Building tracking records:
==============================

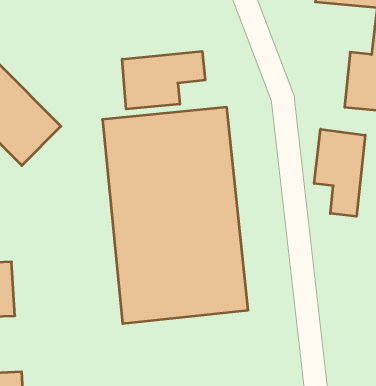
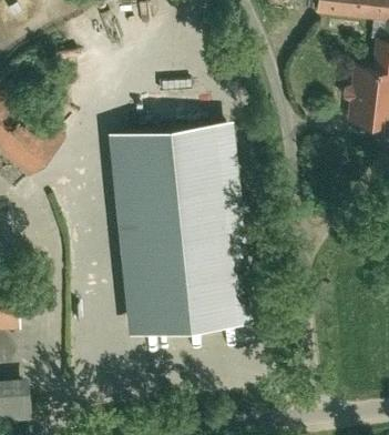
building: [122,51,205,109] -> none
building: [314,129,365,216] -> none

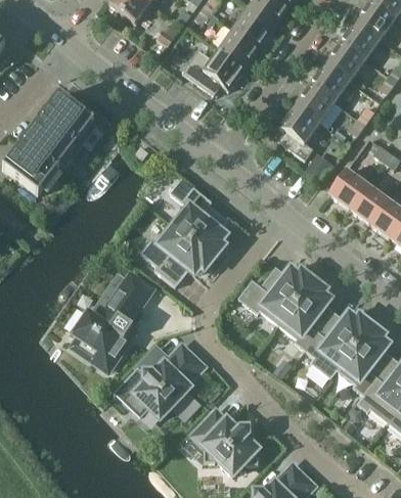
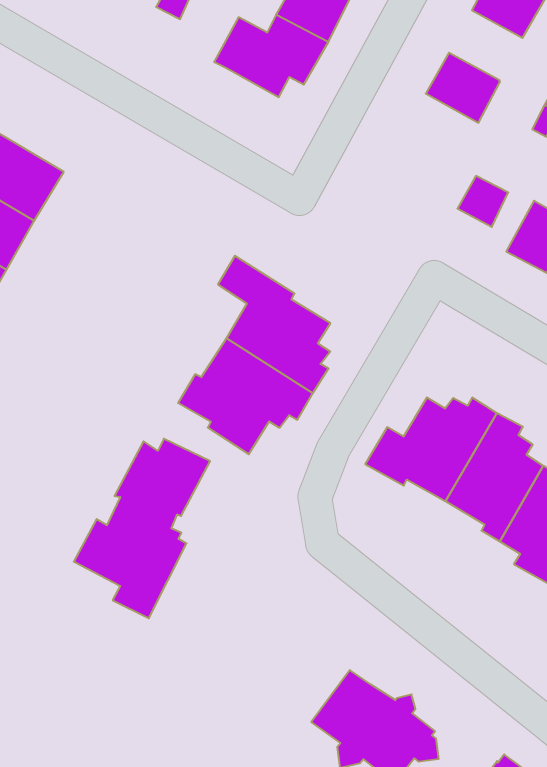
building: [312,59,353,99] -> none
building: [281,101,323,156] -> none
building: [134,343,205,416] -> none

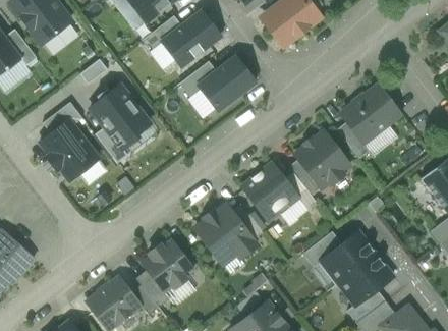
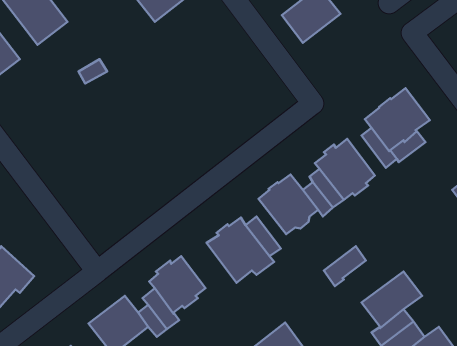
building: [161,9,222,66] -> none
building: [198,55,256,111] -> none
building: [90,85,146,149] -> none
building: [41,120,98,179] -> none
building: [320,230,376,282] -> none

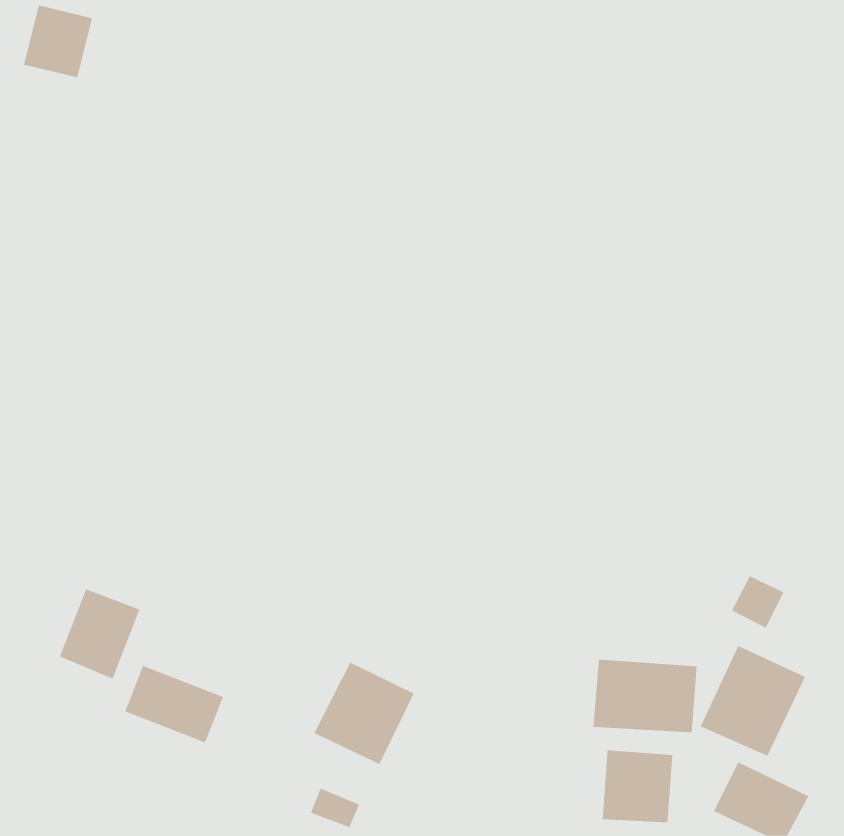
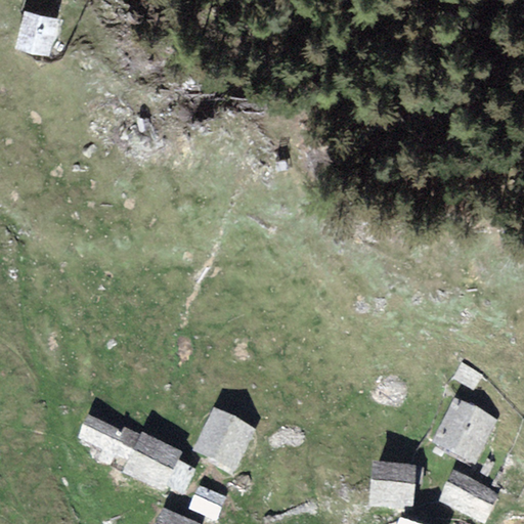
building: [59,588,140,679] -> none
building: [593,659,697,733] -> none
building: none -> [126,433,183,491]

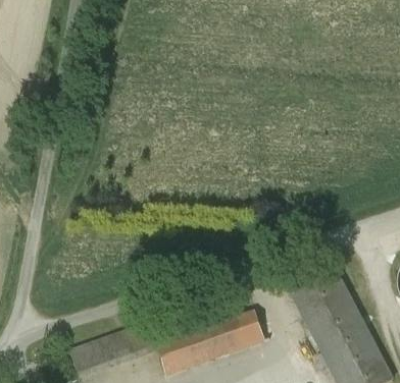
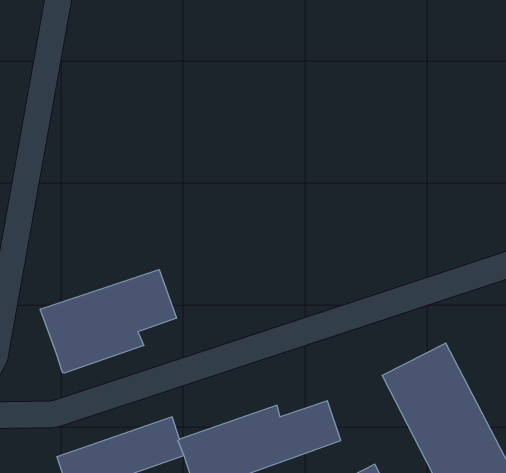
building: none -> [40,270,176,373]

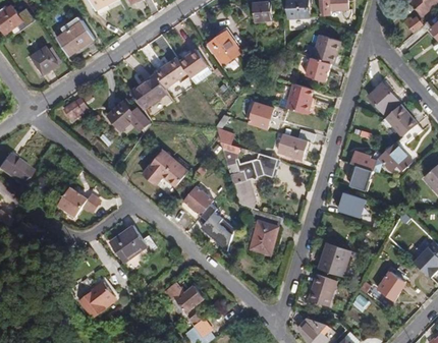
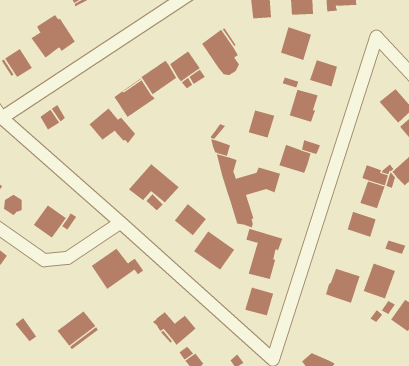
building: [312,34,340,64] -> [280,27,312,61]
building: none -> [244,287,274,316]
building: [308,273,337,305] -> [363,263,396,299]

==============================

Task directions: Nothing but an exact copy belongs in the answer: the lines from the top of the records through the line containing "building: [161,9,222,66] -> none", minus the pictures.

Response to this exercise:
building: [122,51,205,109] -> none
building: [314,129,365,216] -> none

building: [312,59,353,99] -> none
building: [281,101,323,156] -> none
building: [134,343,205,416] -> none

building: [161,9,222,66] -> none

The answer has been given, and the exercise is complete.